#### Task to carry out:
In duplicating the lines below, keep every word unchanged and drop the pictures.

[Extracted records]
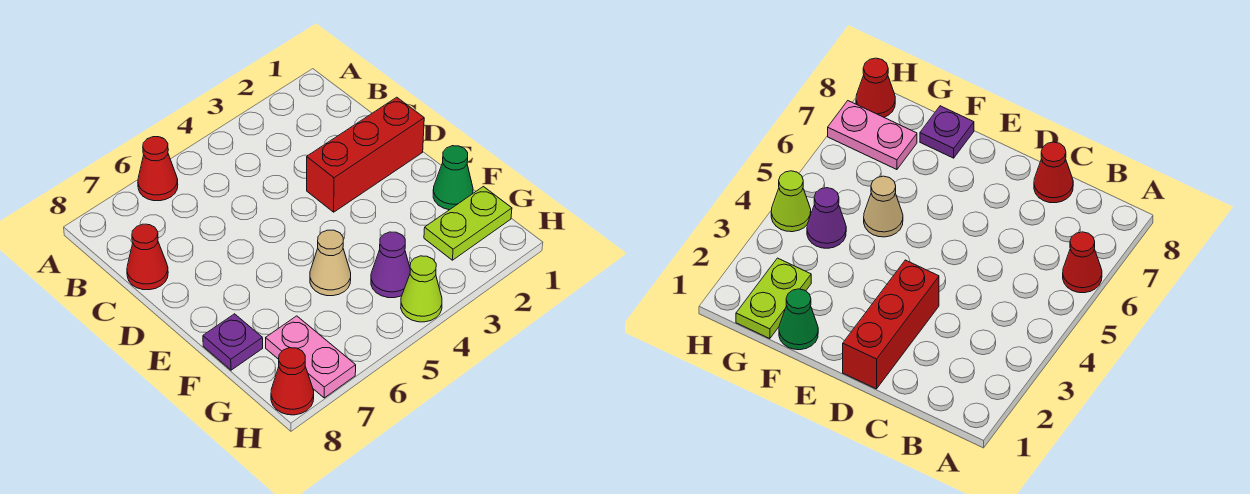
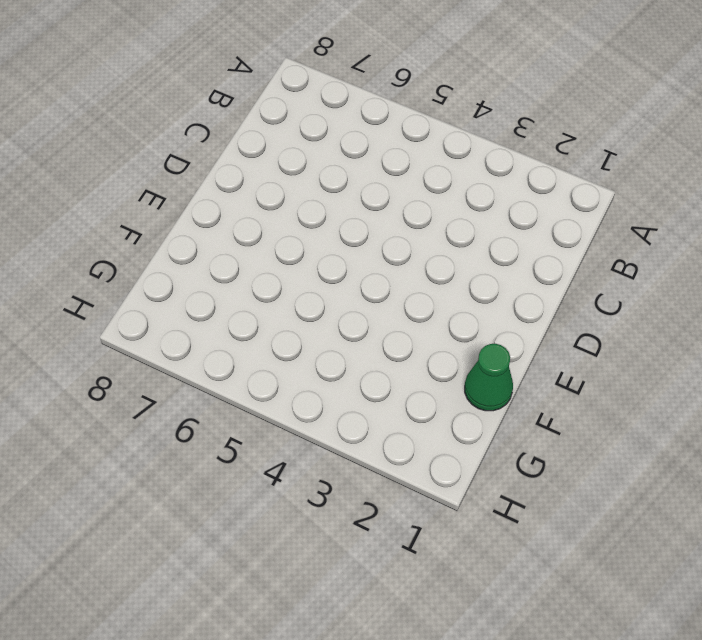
none -> red cone A6 level 1
none -> red cone C8 level 1

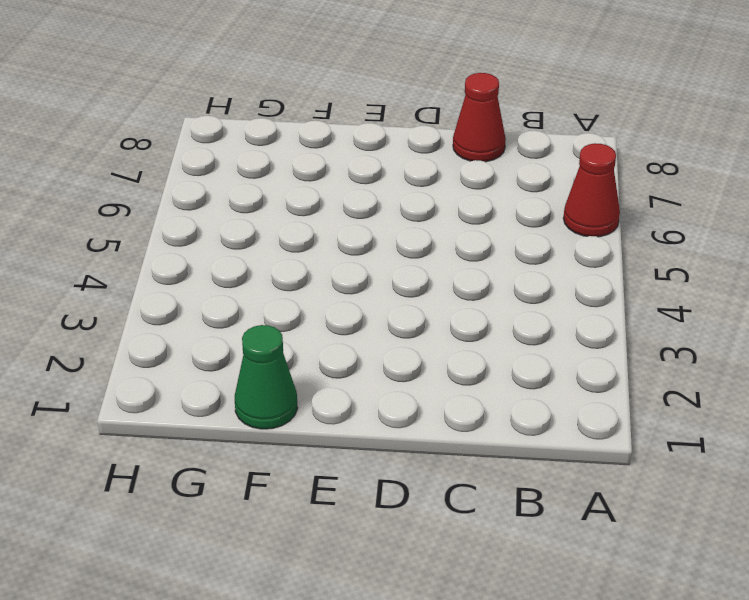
none -> red brick D1:D3 level 1
none -> tan cone F5 level 1

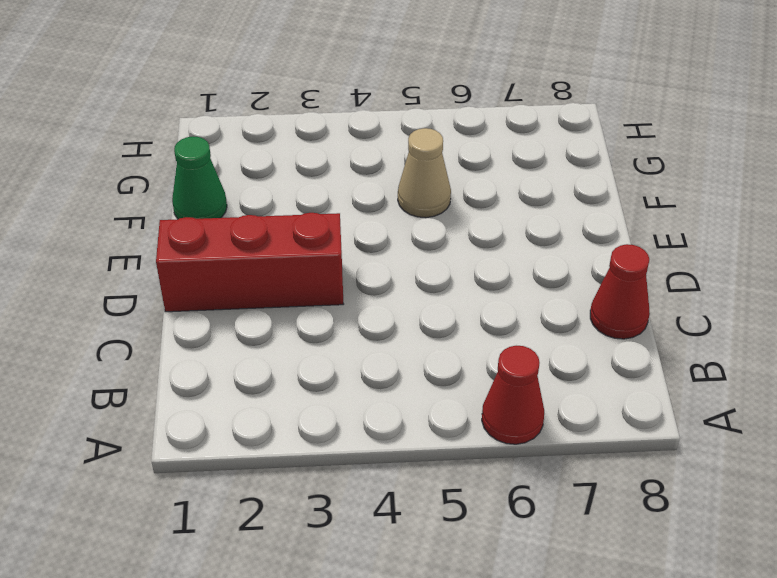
none -> purple plate F8 level 1
none -> lime plate G1:G2 level 1

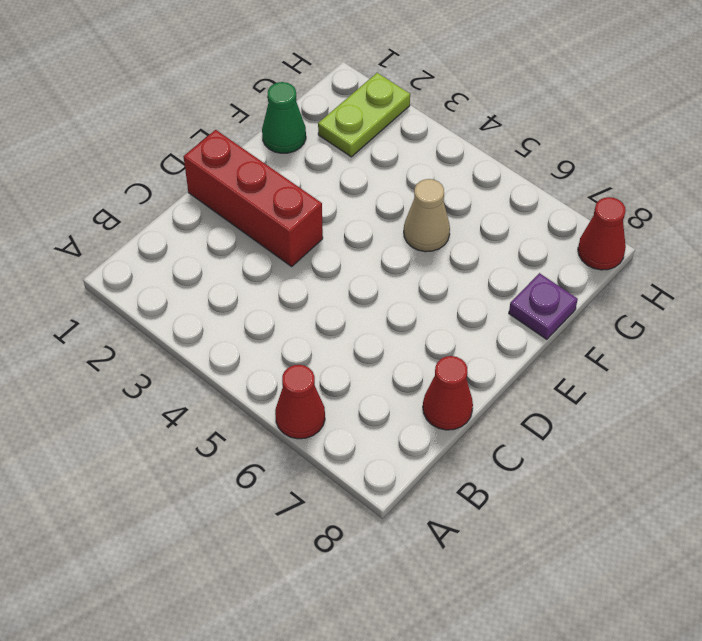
lime plate G2:H2 level 1 -> lime plate G1:G2 level 1
none -> purple cone G4 level 1
none -> pink plate G7:H7 level 1

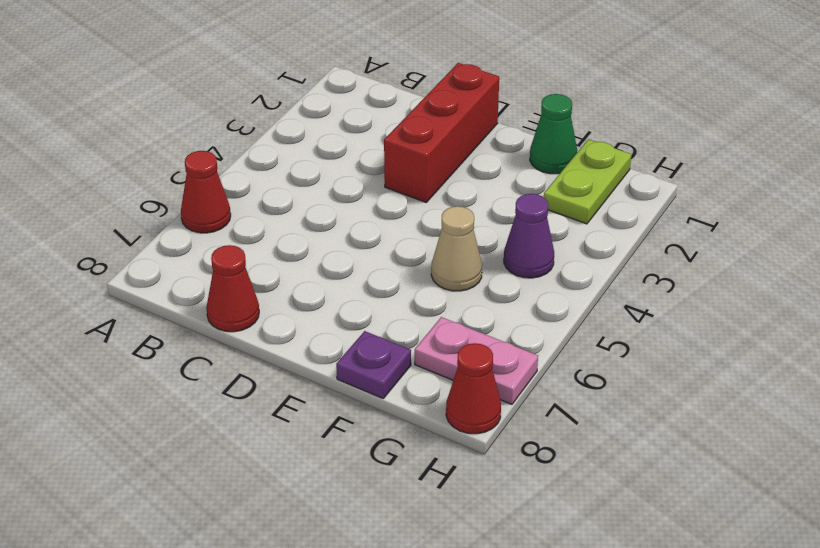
none -> lime cone H4 level 1

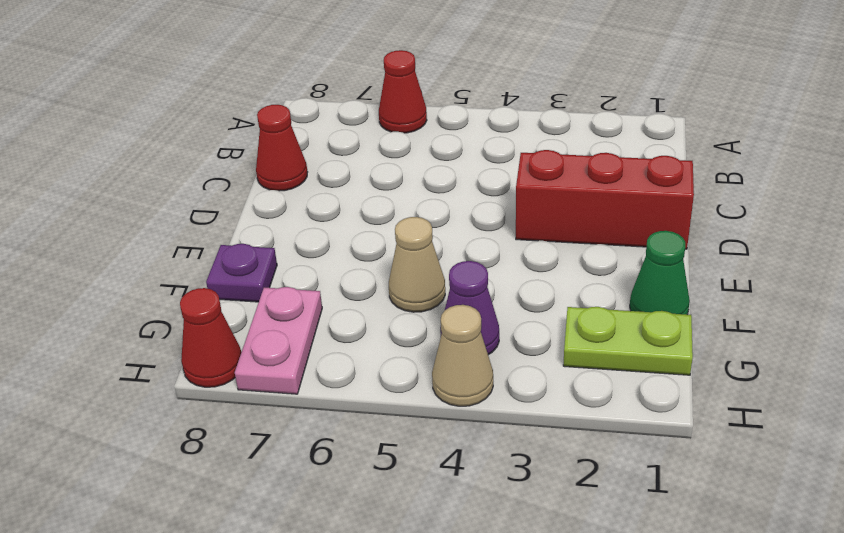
tan cone H4 level 1 -> lime cone H4 level 1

#### Response to this task:
none -> red cone A6 level 1
none -> red cone C8 level 1

none -> red brick D1:D3 level 1
none -> tan cone F5 level 1

none -> purple plate F8 level 1
none -> lime plate G1:G2 level 1

lime plate G2:H2 level 1 -> lime plate G1:G2 level 1
none -> purple cone G4 level 1
none -> pink plate G7:H7 level 1

none -> lime cone H4 level 1

tan cone H4 level 1 -> lime cone H4 level 1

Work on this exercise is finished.